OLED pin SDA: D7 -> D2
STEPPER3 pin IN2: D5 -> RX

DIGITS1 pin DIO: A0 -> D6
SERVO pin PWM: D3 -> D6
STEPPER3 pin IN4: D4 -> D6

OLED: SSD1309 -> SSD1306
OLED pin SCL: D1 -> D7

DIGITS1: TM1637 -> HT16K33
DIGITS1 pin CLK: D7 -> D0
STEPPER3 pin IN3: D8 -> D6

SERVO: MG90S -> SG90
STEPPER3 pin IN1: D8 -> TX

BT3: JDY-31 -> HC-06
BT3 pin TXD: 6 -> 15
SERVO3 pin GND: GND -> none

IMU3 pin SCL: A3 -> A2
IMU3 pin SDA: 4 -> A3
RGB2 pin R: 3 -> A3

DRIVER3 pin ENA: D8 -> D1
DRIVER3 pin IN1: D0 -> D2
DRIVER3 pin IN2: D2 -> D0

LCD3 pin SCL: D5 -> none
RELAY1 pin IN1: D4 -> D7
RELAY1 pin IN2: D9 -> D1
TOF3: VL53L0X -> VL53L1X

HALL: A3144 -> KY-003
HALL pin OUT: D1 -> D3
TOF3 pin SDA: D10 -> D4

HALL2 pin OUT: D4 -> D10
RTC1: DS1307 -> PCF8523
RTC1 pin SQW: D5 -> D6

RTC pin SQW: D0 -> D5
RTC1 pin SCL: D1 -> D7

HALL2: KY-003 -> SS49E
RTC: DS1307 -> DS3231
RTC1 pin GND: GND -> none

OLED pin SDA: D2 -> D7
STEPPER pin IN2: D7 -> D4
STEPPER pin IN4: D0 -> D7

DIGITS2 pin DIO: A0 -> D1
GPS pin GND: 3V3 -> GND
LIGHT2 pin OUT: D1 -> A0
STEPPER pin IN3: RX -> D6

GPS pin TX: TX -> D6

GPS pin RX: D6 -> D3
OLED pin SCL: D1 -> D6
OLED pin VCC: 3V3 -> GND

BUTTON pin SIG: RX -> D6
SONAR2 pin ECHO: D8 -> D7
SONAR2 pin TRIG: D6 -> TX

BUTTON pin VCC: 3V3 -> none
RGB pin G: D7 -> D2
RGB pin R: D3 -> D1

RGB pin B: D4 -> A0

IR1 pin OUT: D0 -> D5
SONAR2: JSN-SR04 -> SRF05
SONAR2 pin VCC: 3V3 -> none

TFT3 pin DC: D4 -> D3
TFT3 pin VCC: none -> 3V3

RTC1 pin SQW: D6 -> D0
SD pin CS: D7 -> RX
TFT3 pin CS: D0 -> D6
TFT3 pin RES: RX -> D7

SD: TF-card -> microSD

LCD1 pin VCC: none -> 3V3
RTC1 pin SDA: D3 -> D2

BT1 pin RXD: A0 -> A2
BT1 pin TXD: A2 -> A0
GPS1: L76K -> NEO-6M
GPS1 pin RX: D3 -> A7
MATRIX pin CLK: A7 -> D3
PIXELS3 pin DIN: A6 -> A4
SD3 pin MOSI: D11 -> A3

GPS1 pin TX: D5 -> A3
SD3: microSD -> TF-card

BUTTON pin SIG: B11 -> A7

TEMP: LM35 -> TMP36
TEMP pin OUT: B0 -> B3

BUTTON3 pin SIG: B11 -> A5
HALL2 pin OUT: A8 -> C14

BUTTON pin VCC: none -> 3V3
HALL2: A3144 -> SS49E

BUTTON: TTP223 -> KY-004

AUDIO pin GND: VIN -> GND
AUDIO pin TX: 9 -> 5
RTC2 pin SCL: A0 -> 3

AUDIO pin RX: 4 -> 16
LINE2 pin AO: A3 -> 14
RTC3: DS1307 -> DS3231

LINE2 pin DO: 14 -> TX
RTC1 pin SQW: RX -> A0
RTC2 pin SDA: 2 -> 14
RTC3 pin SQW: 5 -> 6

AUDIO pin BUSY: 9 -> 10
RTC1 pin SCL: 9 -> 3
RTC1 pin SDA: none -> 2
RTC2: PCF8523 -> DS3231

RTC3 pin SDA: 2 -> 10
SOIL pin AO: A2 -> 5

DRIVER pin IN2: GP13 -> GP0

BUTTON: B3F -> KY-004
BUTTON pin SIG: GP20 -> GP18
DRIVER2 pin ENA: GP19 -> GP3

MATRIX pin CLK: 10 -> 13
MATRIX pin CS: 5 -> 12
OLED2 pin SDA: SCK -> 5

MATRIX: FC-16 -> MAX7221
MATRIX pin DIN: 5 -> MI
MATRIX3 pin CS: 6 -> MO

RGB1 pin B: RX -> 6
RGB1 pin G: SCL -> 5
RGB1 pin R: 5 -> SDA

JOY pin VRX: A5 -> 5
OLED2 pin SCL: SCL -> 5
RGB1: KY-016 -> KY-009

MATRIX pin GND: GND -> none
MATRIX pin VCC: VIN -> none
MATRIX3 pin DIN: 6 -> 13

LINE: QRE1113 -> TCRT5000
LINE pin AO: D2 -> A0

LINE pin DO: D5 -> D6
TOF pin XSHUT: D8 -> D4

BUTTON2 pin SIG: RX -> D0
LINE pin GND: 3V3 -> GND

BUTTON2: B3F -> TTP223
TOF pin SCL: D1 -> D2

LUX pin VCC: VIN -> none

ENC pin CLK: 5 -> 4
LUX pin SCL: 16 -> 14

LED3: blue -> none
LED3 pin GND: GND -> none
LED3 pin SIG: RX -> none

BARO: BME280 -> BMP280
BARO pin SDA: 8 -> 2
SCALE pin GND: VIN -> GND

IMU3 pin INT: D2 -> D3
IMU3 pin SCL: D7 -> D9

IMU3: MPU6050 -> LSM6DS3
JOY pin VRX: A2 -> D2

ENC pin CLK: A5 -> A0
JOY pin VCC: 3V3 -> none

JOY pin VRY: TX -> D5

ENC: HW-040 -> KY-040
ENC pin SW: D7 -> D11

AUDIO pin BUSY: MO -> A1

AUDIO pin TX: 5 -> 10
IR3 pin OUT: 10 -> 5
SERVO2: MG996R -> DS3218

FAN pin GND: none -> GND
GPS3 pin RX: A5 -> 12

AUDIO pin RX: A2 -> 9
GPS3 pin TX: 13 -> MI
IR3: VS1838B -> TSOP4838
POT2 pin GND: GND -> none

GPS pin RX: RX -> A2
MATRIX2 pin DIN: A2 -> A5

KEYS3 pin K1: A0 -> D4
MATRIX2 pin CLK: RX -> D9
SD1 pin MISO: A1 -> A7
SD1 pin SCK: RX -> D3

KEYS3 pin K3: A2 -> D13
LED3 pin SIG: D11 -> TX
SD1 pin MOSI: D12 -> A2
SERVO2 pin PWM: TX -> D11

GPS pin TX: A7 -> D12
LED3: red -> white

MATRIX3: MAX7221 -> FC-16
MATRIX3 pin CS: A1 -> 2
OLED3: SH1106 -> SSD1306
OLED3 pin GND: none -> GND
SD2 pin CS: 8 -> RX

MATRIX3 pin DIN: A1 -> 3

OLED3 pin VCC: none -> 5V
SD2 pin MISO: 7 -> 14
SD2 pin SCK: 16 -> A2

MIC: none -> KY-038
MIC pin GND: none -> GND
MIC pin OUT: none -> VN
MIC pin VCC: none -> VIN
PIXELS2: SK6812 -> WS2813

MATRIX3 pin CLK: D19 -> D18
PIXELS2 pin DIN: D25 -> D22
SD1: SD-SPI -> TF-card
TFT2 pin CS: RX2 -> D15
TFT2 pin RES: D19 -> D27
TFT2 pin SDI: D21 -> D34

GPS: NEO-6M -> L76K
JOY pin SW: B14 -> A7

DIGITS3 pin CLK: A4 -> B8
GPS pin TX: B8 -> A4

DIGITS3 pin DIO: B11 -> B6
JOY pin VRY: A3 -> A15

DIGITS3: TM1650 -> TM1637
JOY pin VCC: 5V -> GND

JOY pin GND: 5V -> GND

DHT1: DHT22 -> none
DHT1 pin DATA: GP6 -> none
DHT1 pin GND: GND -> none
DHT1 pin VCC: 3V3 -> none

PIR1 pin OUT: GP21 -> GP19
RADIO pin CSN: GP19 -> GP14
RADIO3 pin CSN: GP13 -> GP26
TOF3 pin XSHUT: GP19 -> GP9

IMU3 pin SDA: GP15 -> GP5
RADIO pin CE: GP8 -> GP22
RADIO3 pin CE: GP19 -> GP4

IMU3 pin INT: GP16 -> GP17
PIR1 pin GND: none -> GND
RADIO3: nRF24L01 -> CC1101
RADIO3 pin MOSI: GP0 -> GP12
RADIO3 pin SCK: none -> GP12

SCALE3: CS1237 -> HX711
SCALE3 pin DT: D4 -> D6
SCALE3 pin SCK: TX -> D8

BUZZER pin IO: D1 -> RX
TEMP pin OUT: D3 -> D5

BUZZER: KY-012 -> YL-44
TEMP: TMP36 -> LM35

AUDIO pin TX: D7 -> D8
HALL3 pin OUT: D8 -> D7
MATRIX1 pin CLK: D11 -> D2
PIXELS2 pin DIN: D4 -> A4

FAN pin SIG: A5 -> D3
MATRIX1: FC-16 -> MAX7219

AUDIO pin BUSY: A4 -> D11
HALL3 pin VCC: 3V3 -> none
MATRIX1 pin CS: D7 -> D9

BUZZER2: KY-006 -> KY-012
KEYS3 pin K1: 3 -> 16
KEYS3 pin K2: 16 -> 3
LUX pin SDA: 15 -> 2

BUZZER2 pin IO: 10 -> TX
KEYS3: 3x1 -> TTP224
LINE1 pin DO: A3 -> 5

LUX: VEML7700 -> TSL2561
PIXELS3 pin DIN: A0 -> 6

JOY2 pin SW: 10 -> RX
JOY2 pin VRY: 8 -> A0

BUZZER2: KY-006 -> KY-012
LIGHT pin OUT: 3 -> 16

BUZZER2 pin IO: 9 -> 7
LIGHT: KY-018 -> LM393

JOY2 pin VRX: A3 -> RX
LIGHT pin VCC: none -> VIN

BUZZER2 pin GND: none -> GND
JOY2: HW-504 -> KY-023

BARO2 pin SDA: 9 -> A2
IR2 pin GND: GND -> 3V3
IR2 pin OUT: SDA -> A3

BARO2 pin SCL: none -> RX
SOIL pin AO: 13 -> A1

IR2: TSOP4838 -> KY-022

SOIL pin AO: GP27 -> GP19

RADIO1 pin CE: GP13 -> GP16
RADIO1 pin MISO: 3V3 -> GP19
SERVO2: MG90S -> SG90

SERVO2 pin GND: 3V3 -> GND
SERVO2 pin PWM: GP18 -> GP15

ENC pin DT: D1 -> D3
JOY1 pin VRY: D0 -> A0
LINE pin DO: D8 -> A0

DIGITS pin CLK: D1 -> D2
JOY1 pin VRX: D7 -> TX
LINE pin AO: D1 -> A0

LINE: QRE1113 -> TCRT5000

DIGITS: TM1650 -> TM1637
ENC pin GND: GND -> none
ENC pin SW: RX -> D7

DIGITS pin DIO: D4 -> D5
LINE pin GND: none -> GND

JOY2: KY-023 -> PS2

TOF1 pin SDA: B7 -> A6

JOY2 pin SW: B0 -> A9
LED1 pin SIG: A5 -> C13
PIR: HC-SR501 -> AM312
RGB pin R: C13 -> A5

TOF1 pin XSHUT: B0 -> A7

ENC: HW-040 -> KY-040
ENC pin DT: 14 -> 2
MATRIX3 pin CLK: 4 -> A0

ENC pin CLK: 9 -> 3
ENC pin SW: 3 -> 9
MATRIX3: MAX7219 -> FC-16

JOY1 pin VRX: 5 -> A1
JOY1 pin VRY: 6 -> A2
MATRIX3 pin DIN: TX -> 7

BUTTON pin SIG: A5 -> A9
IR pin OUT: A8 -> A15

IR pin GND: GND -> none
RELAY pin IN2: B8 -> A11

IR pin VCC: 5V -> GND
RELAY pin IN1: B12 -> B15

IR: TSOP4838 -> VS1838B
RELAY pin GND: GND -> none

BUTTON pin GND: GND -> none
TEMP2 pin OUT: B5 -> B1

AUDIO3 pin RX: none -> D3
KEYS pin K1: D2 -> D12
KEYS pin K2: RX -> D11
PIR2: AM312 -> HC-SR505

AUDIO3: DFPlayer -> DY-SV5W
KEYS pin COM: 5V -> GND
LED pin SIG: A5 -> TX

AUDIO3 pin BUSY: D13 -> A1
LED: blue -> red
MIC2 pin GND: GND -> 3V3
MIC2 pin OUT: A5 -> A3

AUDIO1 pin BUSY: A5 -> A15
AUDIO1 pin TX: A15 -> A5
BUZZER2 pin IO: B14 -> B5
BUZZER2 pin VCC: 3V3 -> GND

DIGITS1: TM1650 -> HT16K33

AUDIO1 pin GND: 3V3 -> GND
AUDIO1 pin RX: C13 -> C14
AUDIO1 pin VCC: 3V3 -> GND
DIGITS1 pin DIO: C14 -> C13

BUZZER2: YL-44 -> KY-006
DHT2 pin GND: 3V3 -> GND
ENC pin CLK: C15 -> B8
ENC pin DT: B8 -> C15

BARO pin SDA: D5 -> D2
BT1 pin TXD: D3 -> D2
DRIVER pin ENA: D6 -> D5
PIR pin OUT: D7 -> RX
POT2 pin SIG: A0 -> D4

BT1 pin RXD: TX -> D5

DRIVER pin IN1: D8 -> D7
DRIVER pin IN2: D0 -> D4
※
* **BRIEF**: Please give back exactly the lines of the listing above that run from the one containing "RADIO1 pin CE: GP13 -> GP16" through the one containing "IR pin VCC: 5V -> GND", and only those.

* **ANSWER FOR THE TASK**:
RADIO1 pin CE: GP13 -> GP16
RADIO1 pin MISO: 3V3 -> GP19
SERVO2: MG90S -> SG90

SERVO2 pin GND: 3V3 -> GND
SERVO2 pin PWM: GP18 -> GP15

ENC pin DT: D1 -> D3
JOY1 pin VRY: D0 -> A0
LINE pin DO: D8 -> A0

DIGITS pin CLK: D1 -> D2
JOY1 pin VRX: D7 -> TX
LINE pin AO: D1 -> A0

LINE: QRE1113 -> TCRT5000

DIGITS: TM1650 -> TM1637
ENC pin GND: GND -> none
ENC pin SW: RX -> D7

DIGITS pin DIO: D4 -> D5
LINE pin GND: none -> GND

JOY2: KY-023 -> PS2

TOF1 pin SDA: B7 -> A6

JOY2 pin SW: B0 -> A9
LED1 pin SIG: A5 -> C13
PIR: HC-SR501 -> AM312
RGB pin R: C13 -> A5

TOF1 pin XSHUT: B0 -> A7

ENC: HW-040 -> KY-040
ENC pin DT: 14 -> 2
MATRIX3 pin CLK: 4 -> A0

ENC pin CLK: 9 -> 3
ENC pin SW: 3 -> 9
MATRIX3: MAX7219 -> FC-16

JOY1 pin VRX: 5 -> A1
JOY1 pin VRY: 6 -> A2
MATRIX3 pin DIN: TX -> 7

BUTTON pin SIG: A5 -> A9
IR pin OUT: A8 -> A15

IR pin GND: GND -> none
RELAY pin IN2: B8 -> A11

IR pin VCC: 5V -> GND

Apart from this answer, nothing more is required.